- Problem: Would you copy out every one of the lines below word for word, leaving the pictures out?

- Record excerpts:
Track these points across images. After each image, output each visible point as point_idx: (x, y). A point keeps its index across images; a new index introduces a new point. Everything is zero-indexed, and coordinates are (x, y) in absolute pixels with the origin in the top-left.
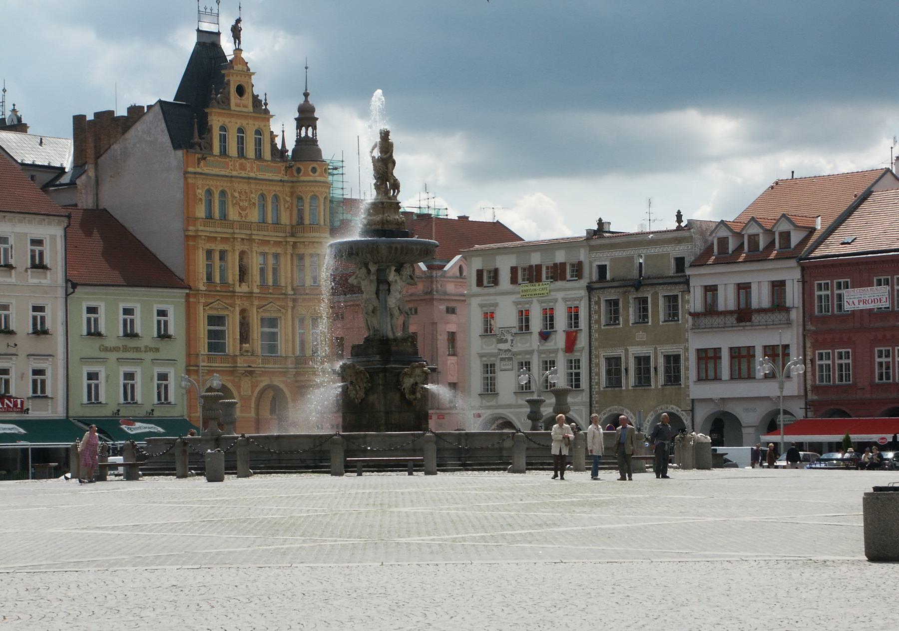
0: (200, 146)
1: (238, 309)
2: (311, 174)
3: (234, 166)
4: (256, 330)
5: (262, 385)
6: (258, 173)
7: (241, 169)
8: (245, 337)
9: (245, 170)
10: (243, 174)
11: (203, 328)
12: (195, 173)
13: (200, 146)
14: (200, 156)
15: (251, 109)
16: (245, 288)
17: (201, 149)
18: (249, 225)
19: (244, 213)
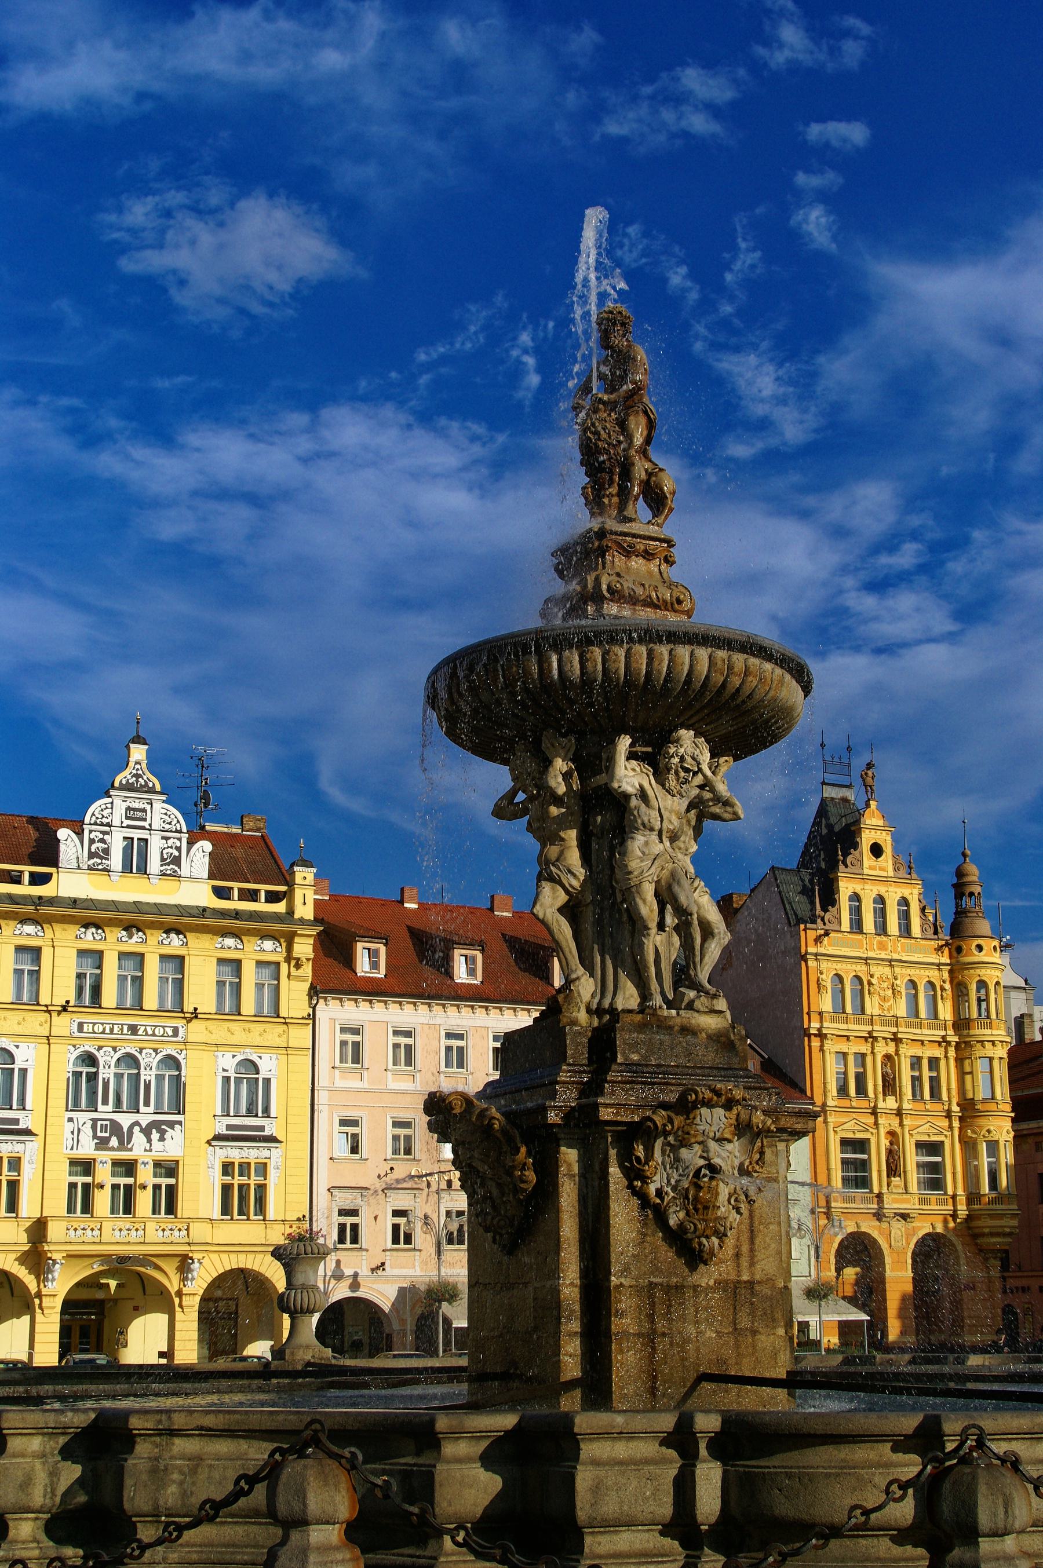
0: (823, 919)
1: (883, 1132)
2: (976, 953)
3: (872, 944)
4: (912, 1159)
5: (921, 1234)
6: (903, 954)
7: (880, 949)
8: (894, 1168)
9: (886, 950)
10: (883, 956)
11: (836, 1155)
12: (816, 955)
13: (823, 919)
14: (822, 932)
15: (891, 873)
16: (891, 1103)
17: (824, 924)
18: (896, 1021)
19: (886, 1005)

- Result of the task:
Track these points across images. After each image, output each visible point as point_idx: (x, y). A point keeps its index across images; a new index introduces a new point. Everything is zero-indexed, and coordinates are (x, y) in absolute pixels with the origin in the top-left.
0: (200, 146)
1: (238, 309)
2: (311, 174)
3: (234, 166)
4: (256, 330)
5: (262, 385)
6: (258, 173)
7: (241, 169)
8: (245, 337)
9: (245, 170)
10: (243, 174)
11: (203, 328)
12: (195, 173)
13: (200, 146)
14: (200, 156)
15: (251, 109)
16: (245, 288)
17: (201, 149)
18: (249, 225)
19: (244, 213)
0: (823, 919)
1: (883, 1132)
2: (976, 953)
3: (872, 944)
4: (912, 1159)
5: (921, 1234)
6: (903, 954)
7: (880, 949)
8: (894, 1168)
9: (886, 950)
10: (883, 956)
11: (836, 1155)
12: (816, 955)
13: (823, 919)
14: (822, 932)
15: (891, 873)
16: (891, 1103)
17: (824, 924)
18: (896, 1021)
19: (886, 1005)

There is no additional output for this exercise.